— DATA SUPPLIED —
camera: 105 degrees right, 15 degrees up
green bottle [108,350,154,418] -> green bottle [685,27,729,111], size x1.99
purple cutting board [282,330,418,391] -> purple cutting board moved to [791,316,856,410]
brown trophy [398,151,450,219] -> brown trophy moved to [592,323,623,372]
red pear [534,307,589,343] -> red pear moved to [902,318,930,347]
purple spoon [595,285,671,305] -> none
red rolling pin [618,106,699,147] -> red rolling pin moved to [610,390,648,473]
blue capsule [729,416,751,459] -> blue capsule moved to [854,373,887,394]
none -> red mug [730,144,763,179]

==

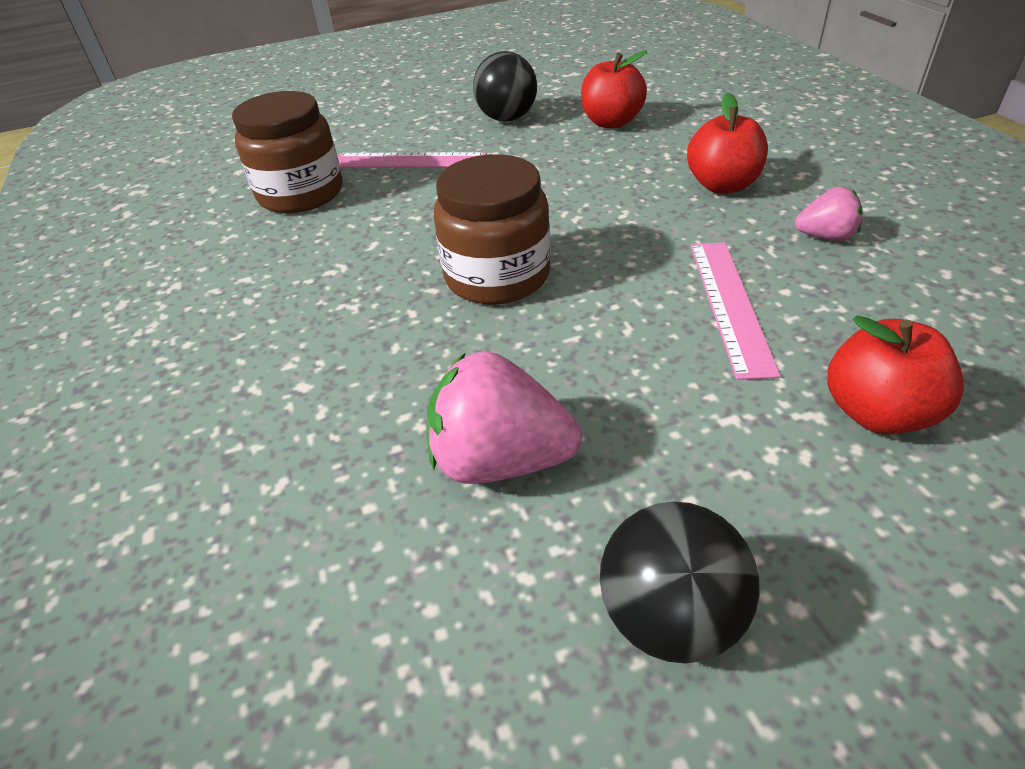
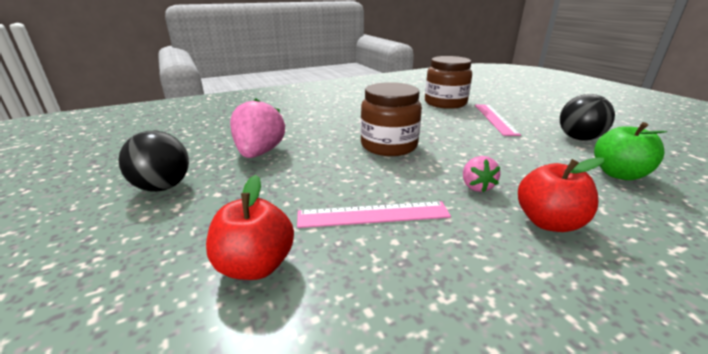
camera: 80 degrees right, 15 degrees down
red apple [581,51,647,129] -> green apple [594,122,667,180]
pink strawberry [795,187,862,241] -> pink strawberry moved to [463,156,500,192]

— BRIEF —
From the data above, reproduce word for word the lines running from the line with "camera: 105 degrees right, 15 degrees up" to the line with "none -> red mug [730,144,763,179]", ends included.

— OUTPUT FOR THIS EXERCISE —
camera: 105 degrees right, 15 degrees up
green bottle [108,350,154,418] -> green bottle [685,27,729,111], size x1.99
purple cutting board [282,330,418,391] -> purple cutting board moved to [791,316,856,410]
brown trophy [398,151,450,219] -> brown trophy moved to [592,323,623,372]
red pear [534,307,589,343] -> red pear moved to [902,318,930,347]
purple spoon [595,285,671,305] -> none
red rolling pin [618,106,699,147] -> red rolling pin moved to [610,390,648,473]
blue capsule [729,416,751,459] -> blue capsule moved to [854,373,887,394]
none -> red mug [730,144,763,179]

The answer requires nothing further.